◆ Exercise instructions:
Note each line in the data below that holds "carrot", and copy it.

[Data excerpts]
————————
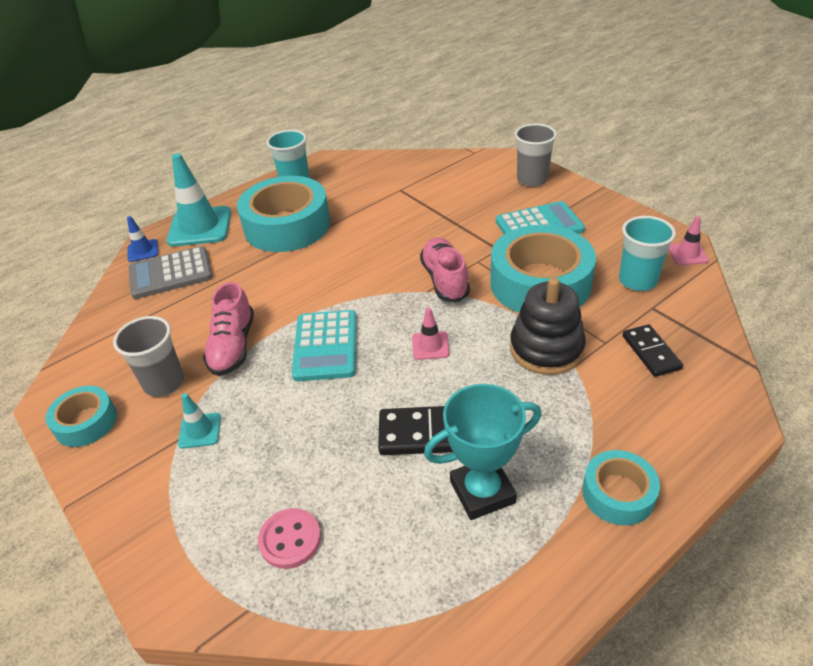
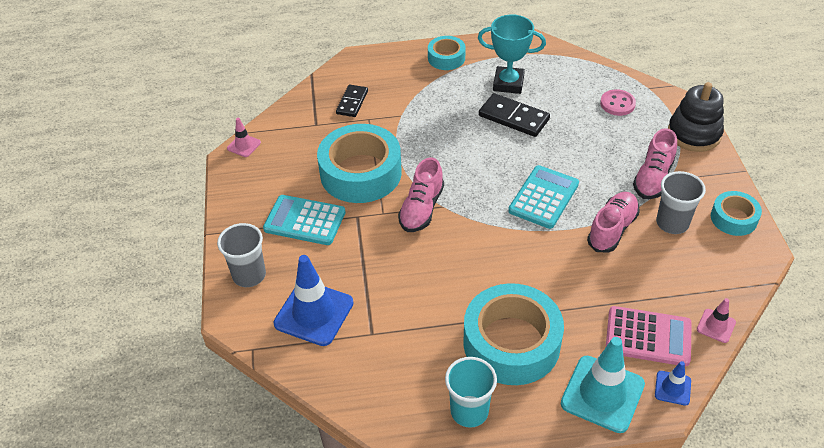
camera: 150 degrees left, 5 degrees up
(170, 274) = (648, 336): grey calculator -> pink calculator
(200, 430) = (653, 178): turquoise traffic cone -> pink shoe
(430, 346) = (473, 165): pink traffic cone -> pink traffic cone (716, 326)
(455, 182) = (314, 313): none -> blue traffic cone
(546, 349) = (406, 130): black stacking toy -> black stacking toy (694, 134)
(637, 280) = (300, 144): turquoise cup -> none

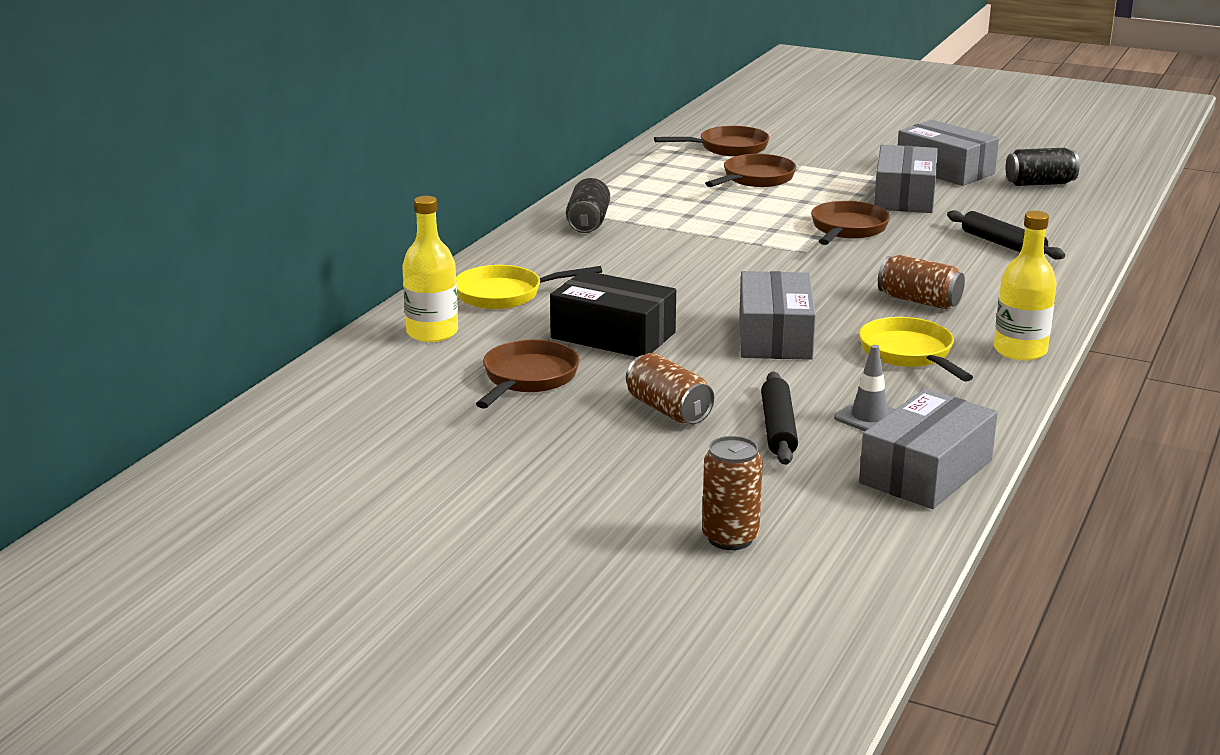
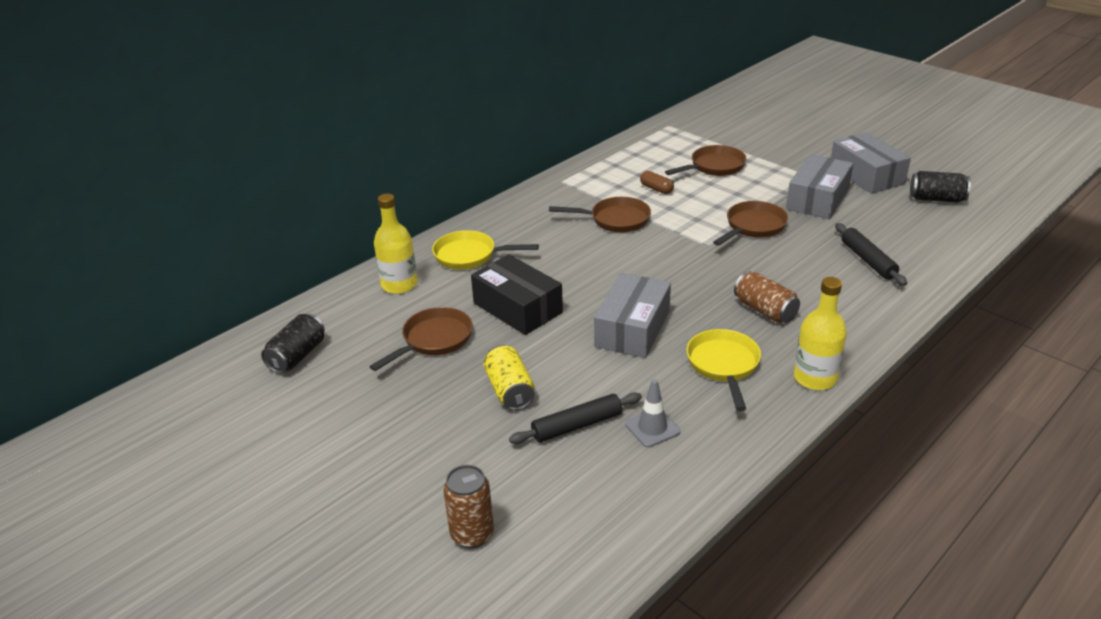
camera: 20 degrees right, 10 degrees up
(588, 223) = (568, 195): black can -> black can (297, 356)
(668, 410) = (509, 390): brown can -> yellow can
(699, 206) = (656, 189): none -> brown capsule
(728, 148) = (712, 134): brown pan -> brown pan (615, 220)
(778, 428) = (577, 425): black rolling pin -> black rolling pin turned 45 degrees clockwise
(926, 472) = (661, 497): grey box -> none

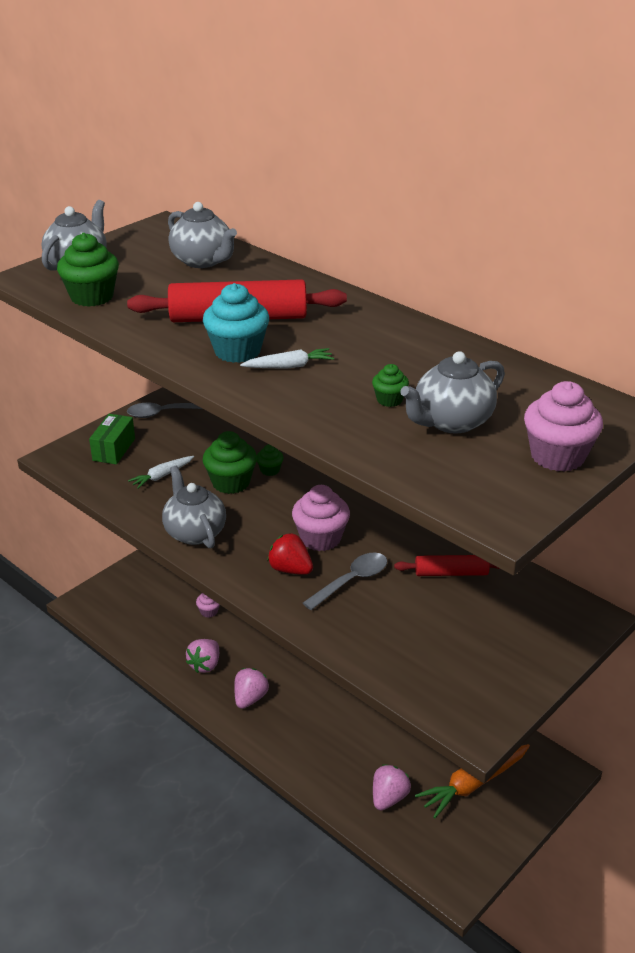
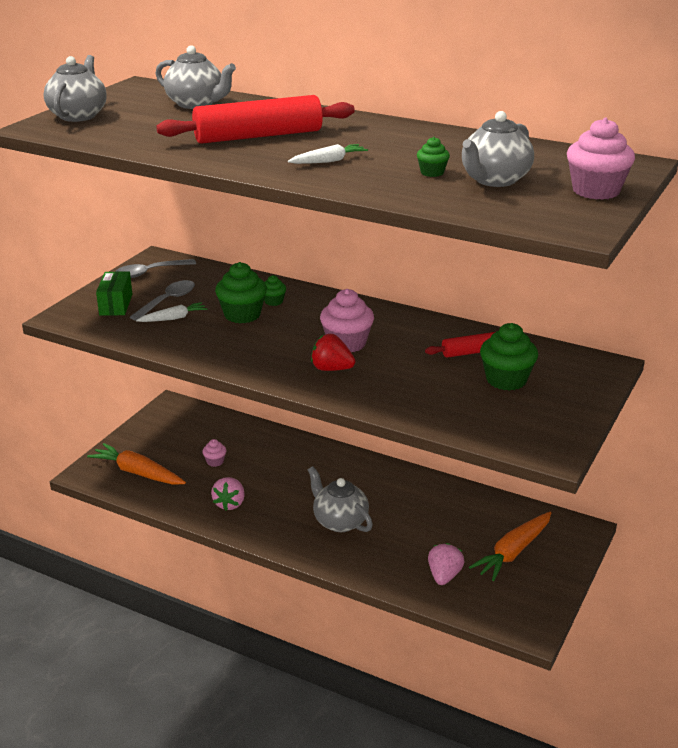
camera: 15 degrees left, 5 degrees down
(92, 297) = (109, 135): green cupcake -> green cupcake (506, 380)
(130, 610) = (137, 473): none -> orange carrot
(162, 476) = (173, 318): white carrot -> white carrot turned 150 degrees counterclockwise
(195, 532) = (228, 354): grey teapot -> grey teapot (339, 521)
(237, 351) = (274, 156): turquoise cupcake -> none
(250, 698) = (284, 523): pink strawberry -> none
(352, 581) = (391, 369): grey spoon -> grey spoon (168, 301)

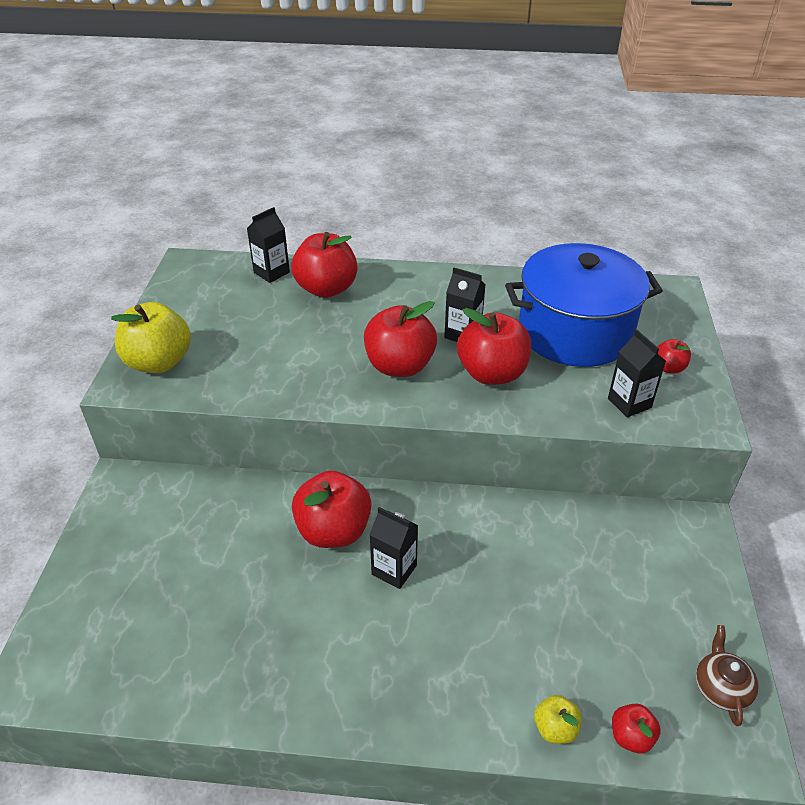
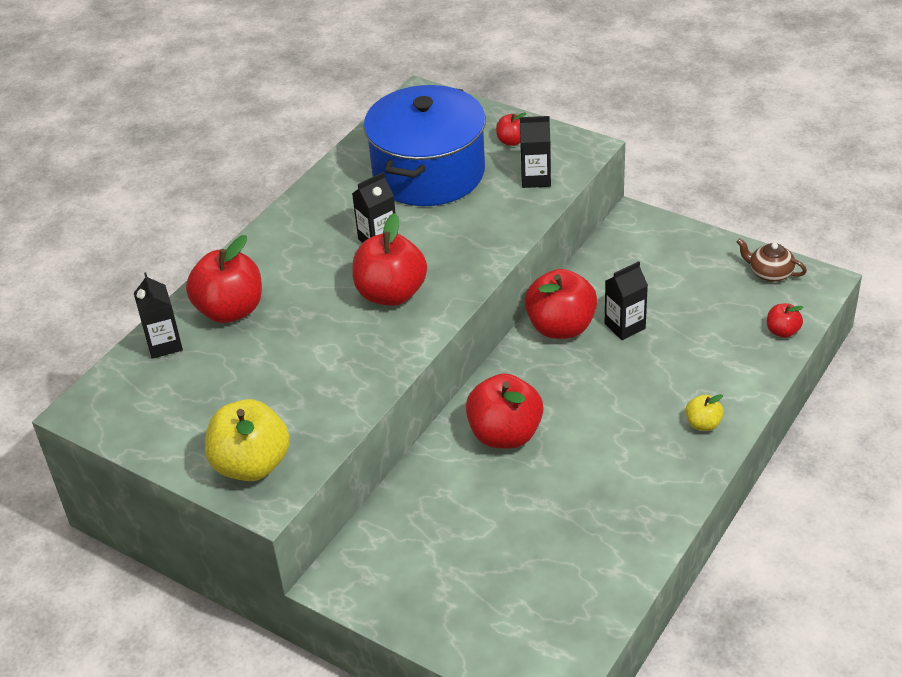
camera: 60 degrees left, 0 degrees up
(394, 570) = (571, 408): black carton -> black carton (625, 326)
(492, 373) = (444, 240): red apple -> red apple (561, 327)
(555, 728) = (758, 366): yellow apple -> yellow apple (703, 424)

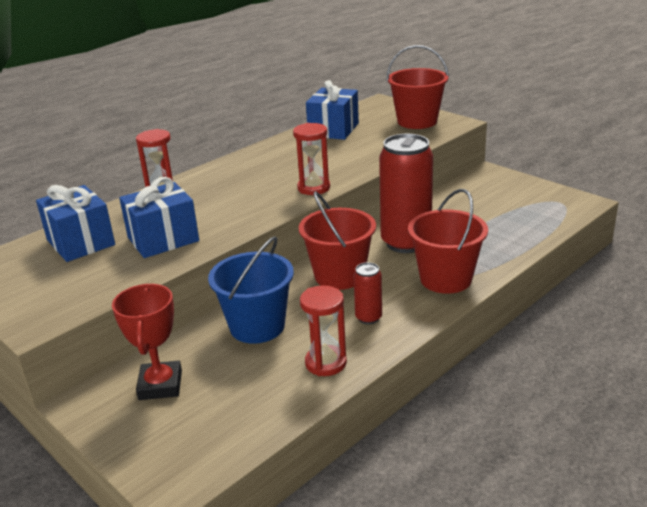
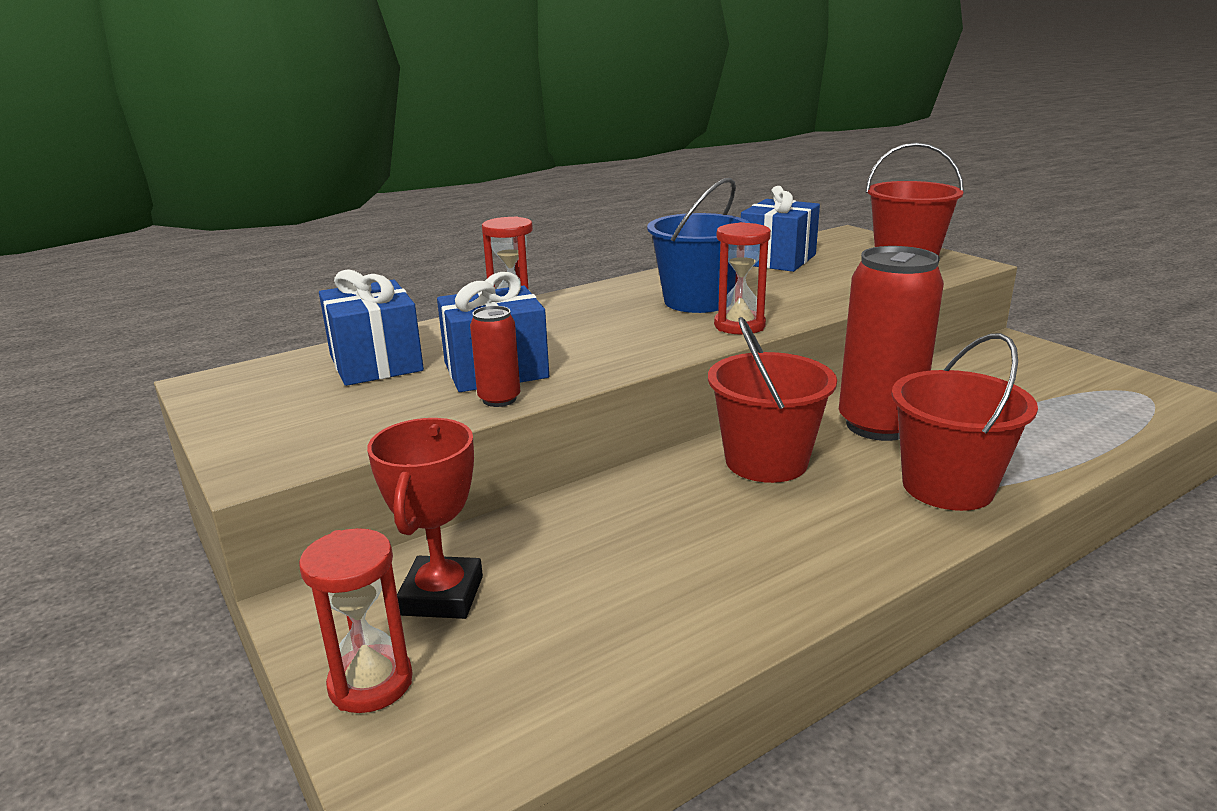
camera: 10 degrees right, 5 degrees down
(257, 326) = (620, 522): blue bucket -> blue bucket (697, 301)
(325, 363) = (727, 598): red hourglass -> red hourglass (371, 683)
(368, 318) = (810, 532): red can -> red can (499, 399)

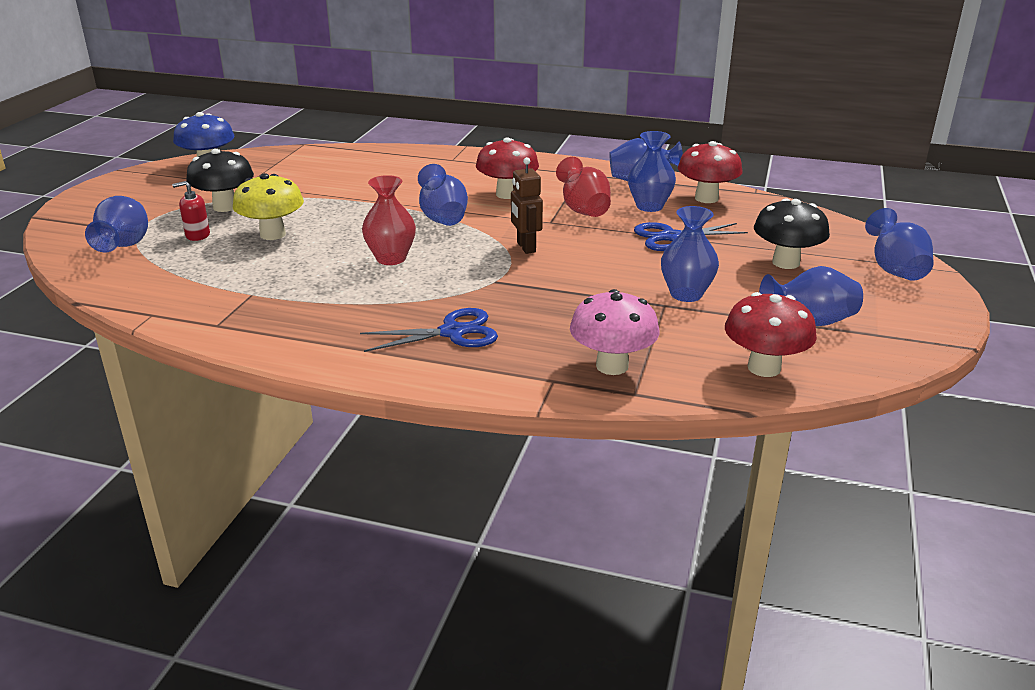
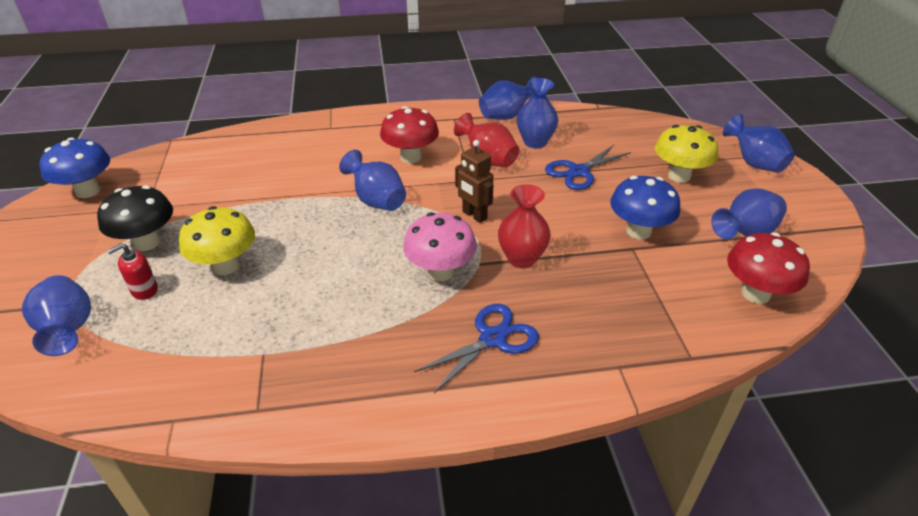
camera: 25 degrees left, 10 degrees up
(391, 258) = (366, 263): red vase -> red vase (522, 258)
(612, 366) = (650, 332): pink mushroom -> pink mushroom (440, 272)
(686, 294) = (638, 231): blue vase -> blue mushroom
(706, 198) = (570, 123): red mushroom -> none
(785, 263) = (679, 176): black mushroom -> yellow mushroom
————————
◆ Result:
(130, 610) = (137, 473): none -> orange carrot
(162, 476) = (173, 318): white carrot -> white carrot turned 150 degrees counterclockwise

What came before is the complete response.